— Your goal —
With the pictures removed, the data below must be transcribed in full and exactly.

— Dataset section —
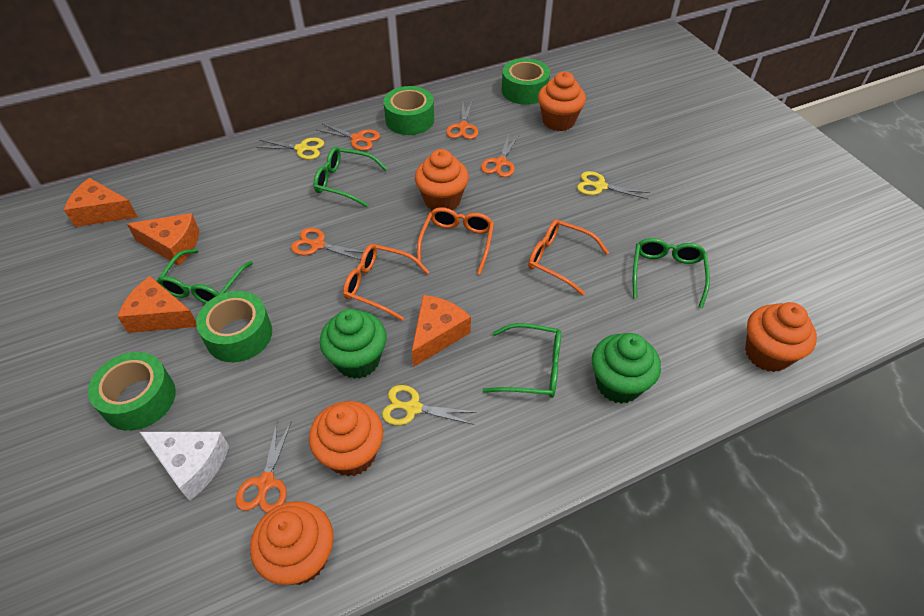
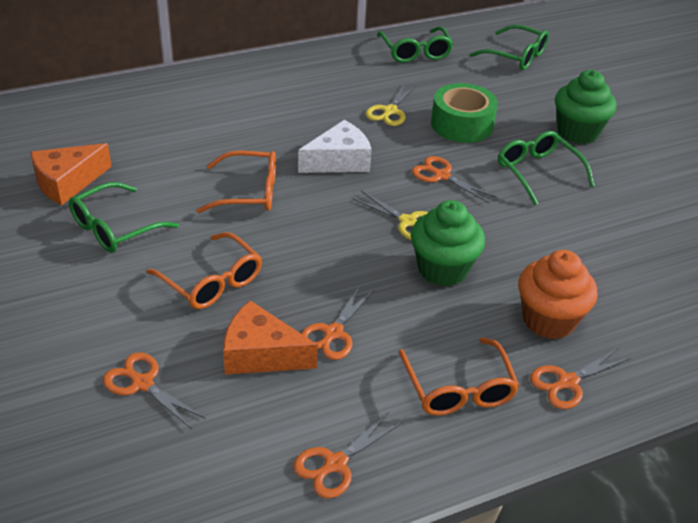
green tape: 4 -> 1
orange cheese: 4 -> 2
orange cupcake: 5 -> 1
yellow scissors: 3 -> 2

— Task solution —
green tape: 4 -> 1
orange cheese: 4 -> 2
orange cupcake: 5 -> 1
yellow scissors: 3 -> 2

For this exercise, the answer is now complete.